Job:
Exactly the lines from the one containing "yellow 2x2 round" through the end of the records must be reproduced; leave out all pictures.

Information given:
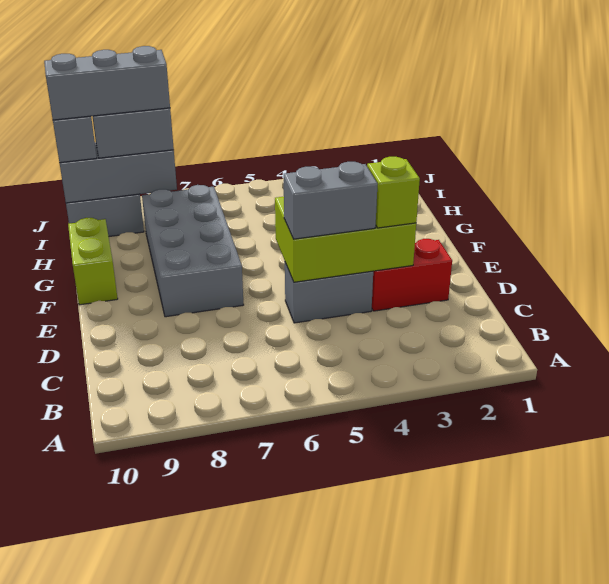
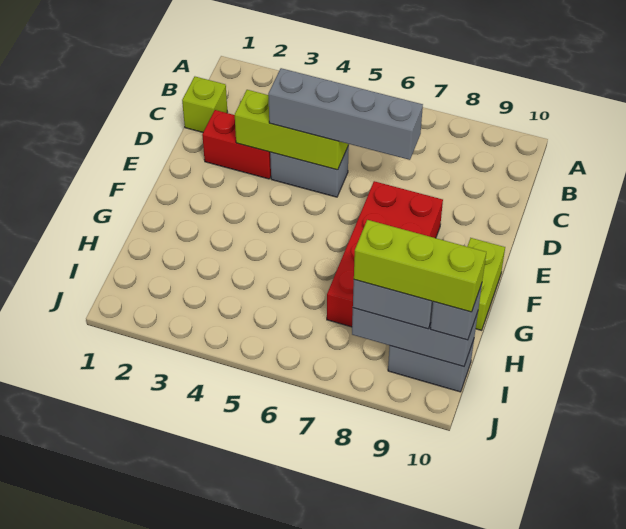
lime 2x3 brick [275,197,416,282] -> lime 1x3 brick [235,90,349,170]
lime 1x1 brick [367,157,420,228] -> lime 1x1 brick moved to [182,77,227,132]
grey 1x2 brick [284,162,378,239] -> grey 1x4 brick [268,68,423,160]
grey 2x4 brick [142,185,244,317] -> red 2x4 brick [327,181,443,327]
grey 1x3 brick [44,46,170,120] -> lime 1x3 brick [354,220,486,312]

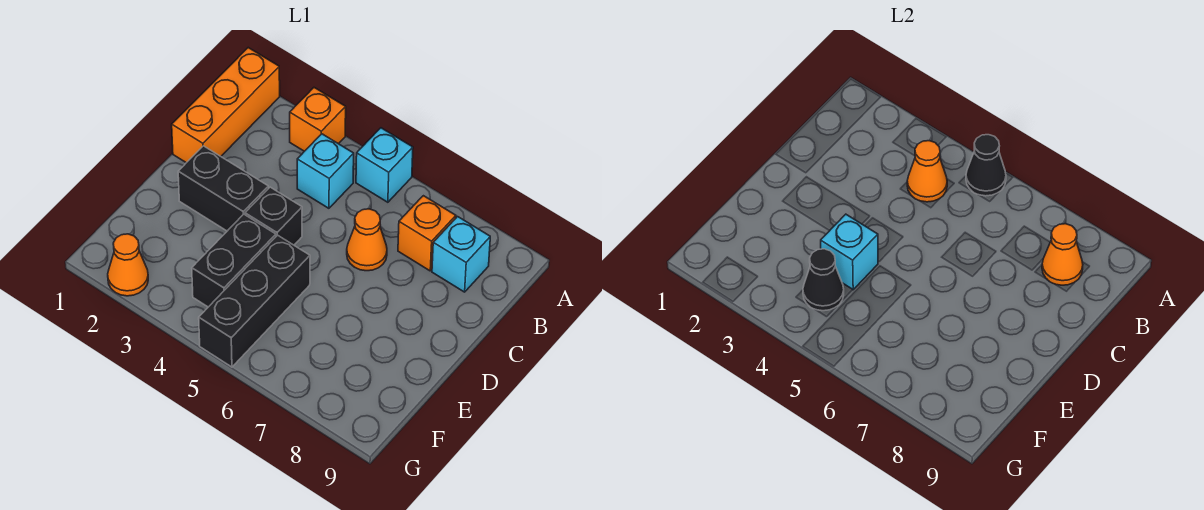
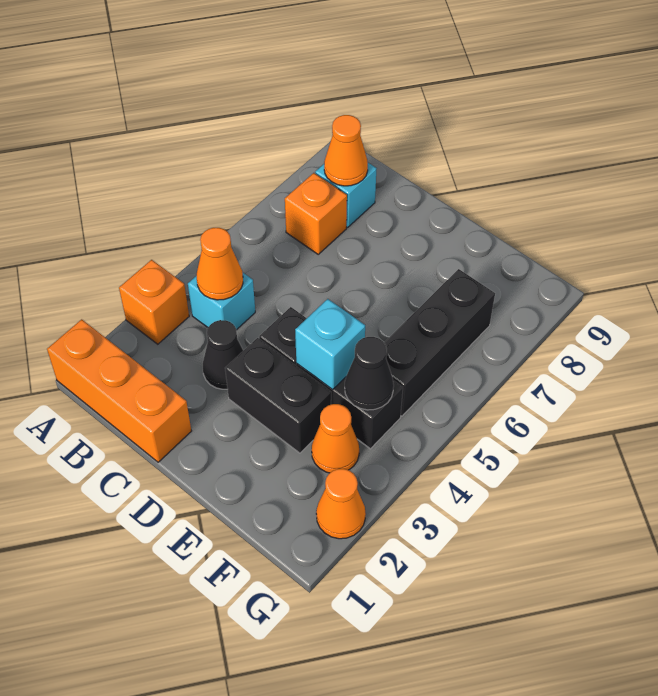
cyan 1x1 brick [356,128,413,202] -> none
black 1x1 cone [966,135,1006,196] -> black 1x1 cone moved to [203,320,243,389]
orange 1x1 cone [347,209,387,271] -> orange 1x1 cone moved to [312,404,359,473]
black 1x2 brick [178,146,268,231] -> black 1x2 brick turned to [225,338,331,453]
black 1x3 brick [199,235,310,367] -> black 1x3 brick turned to [384,269,495,416]

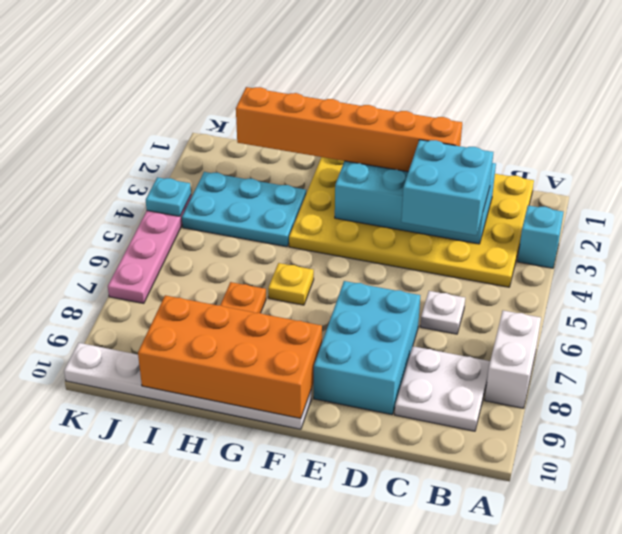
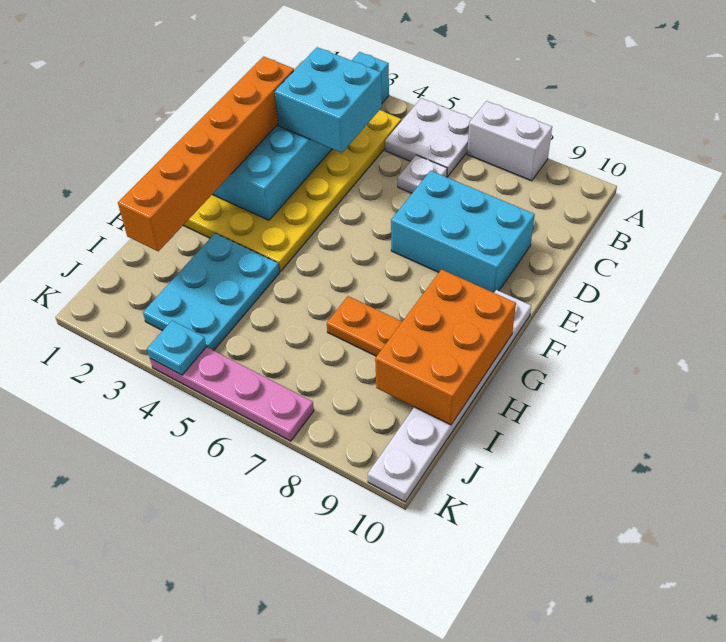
white 2x2 plate [395,346,490,431] -> white 2x2 plate moved to [385,98,472,177]
orange 2x4 brick [138,295,322,419] -> orange 2x3 brick [375,269,516,425]
yellow 1x1 plate [268,263,314,305] -> none

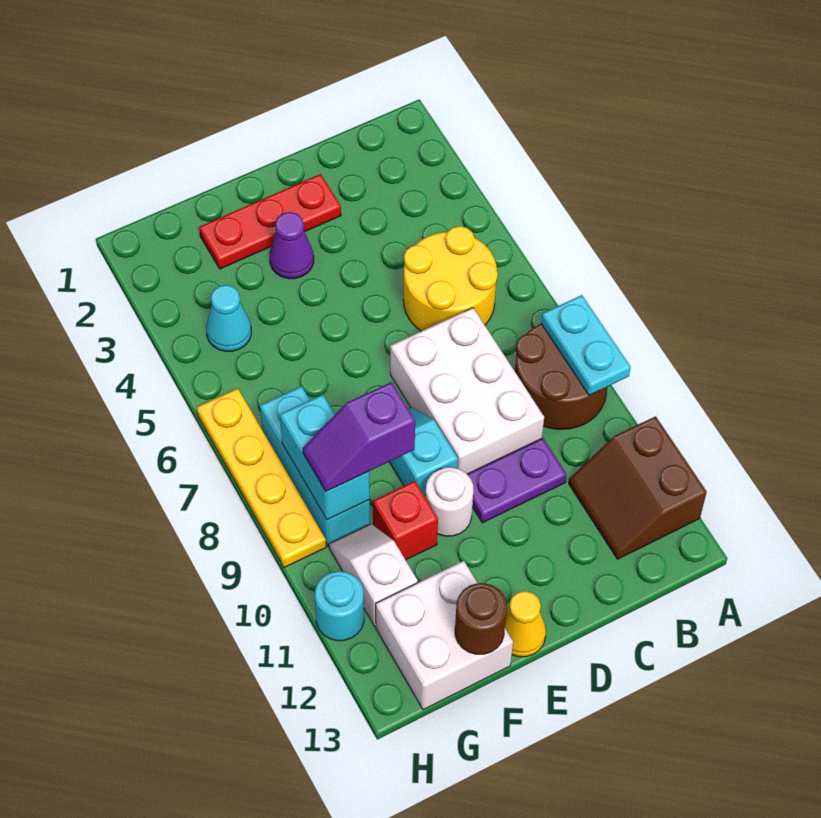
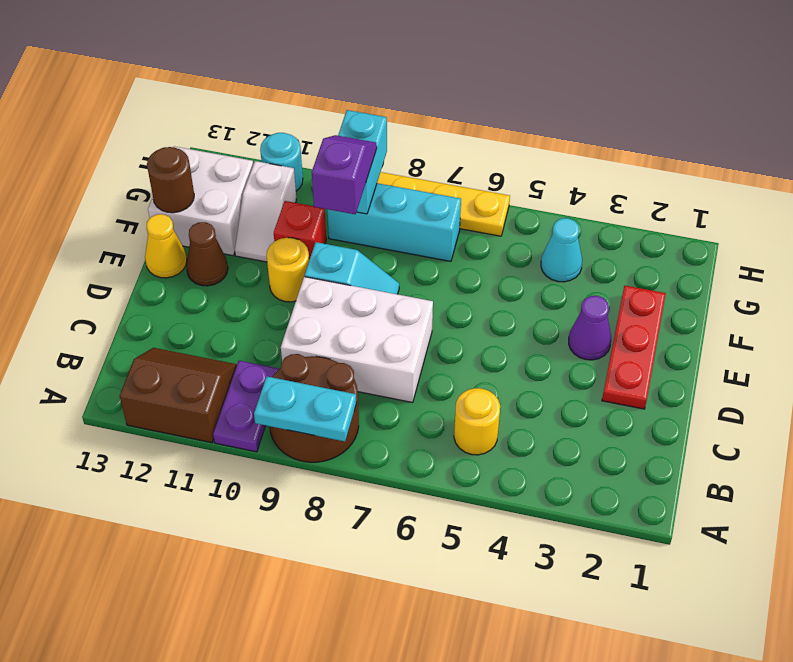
yellow 2x2 round brick [403,226,498,331] -> yellow 1x1 round brick [454,388,500,455]
purple 1x2 plate [467,438,567,523] -> purple 1x2 plate moved to [213,361,279,452]
white 1x1 round brick [426,467,473,536] -> yellow 1x1 round brick [267,238,309,302]
none -> brown 1x1 cone [186,222,228,286]
cyan 1x2 brick [280,395,370,520] -> cyan 1x2 brick turned to [338,110,387,214]
white 1x2 slope [329,524,418,626] -> white 1x2 slope turned to [235,161,296,262]

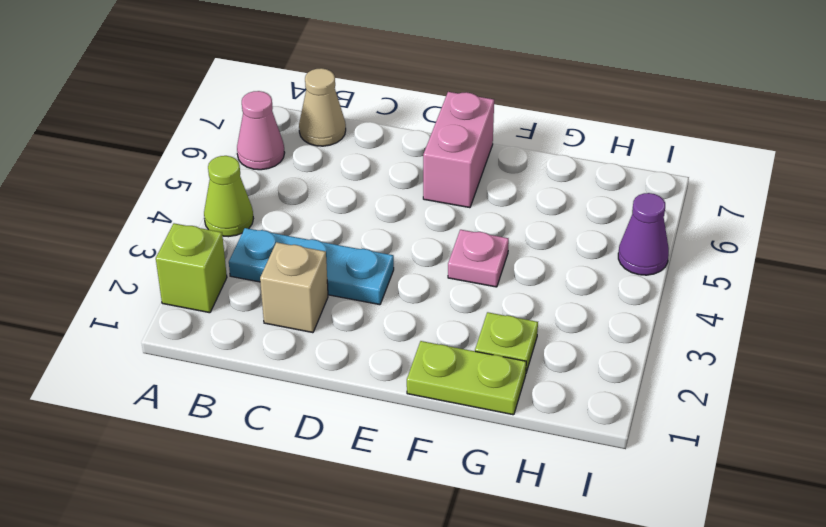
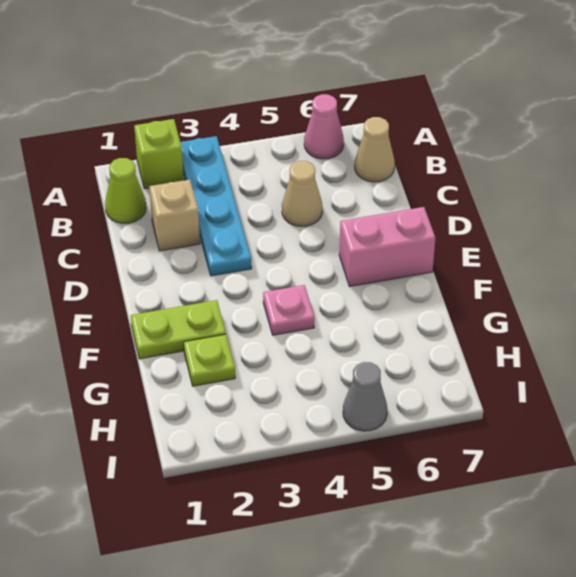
lime 1x1 cone [204,156,253,237] -> lime 1x1 cone moved to [105,158,146,223]
cyan 1x3 plate [229,228,394,305] -> cyan 1x4 plate [180,136,252,276]
none -> tan 1x1 cone [282,161,323,226]
lime 1x2 plate [407,341,526,415] -> lime 1x2 plate turned to [131,300,226,359]
purple 1x1 cone [618,193,669,275] -> grey 1x1 cone [343,362,387,431]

Task output:
yellow 2x2 round brick [403,226,498,331] -> yellow 1x1 round brick [454,388,500,455]
purple 1x2 plate [467,438,567,523] -> purple 1x2 plate moved to [213,361,279,452]
white 1x1 round brick [426,467,473,536] -> yellow 1x1 round brick [267,238,309,302]
none -> brown 1x1 cone [186,222,228,286]
cyan 1x2 brick [280,395,370,520] -> cyan 1x2 brick turned to [338,110,387,214]
white 1x2 slope [329,524,418,626] -> white 1x2 slope turned to [235,161,296,262]

lime 1x1 cone [204,156,253,237] -> lime 1x1 cone moved to [105,158,146,223]
cyan 1x3 plate [229,228,394,305] -> cyan 1x4 plate [180,136,252,276]
none -> tan 1x1 cone [282,161,323,226]
lime 1x2 plate [407,341,526,415] -> lime 1x2 plate turned to [131,300,226,359]
purple 1x1 cone [618,193,669,275] -> grey 1x1 cone [343,362,387,431]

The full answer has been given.